**PROMPT**
Search term "green": please show all lines in the listing that contain it.

**THE DATA**
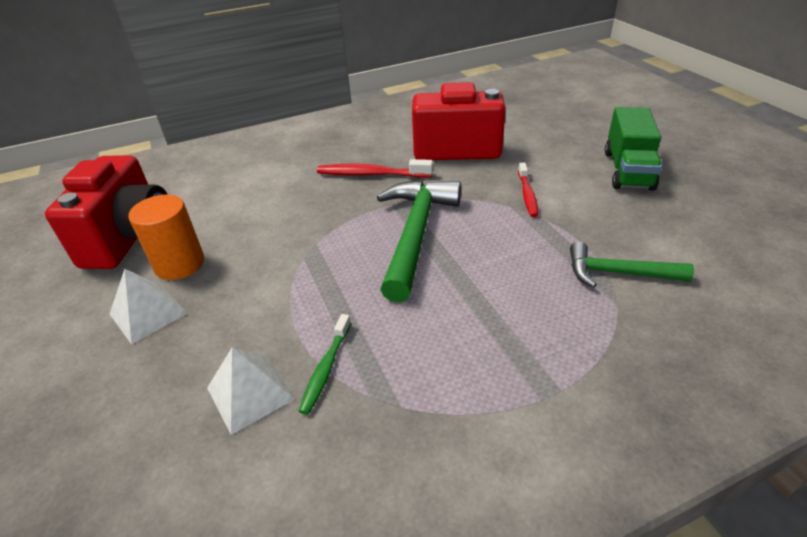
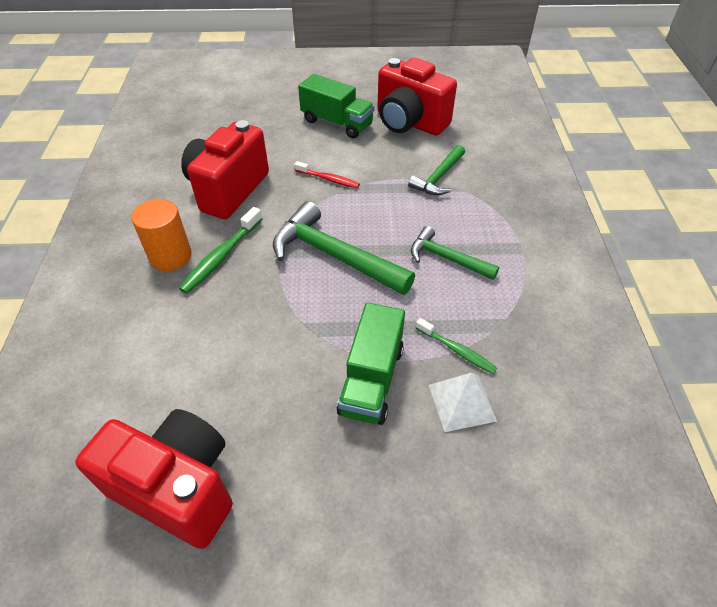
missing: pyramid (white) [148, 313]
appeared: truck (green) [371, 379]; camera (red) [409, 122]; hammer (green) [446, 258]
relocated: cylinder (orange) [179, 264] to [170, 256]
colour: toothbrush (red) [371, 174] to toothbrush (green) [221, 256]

**SOLUTION FOR THIS EXERCISE**
appeared: truck (green) [371, 379]; camera (red) [409, 122]; hammer (green) [446, 258]
colour: toothbrush (red) [371, 174] to toothbrush (green) [221, 256]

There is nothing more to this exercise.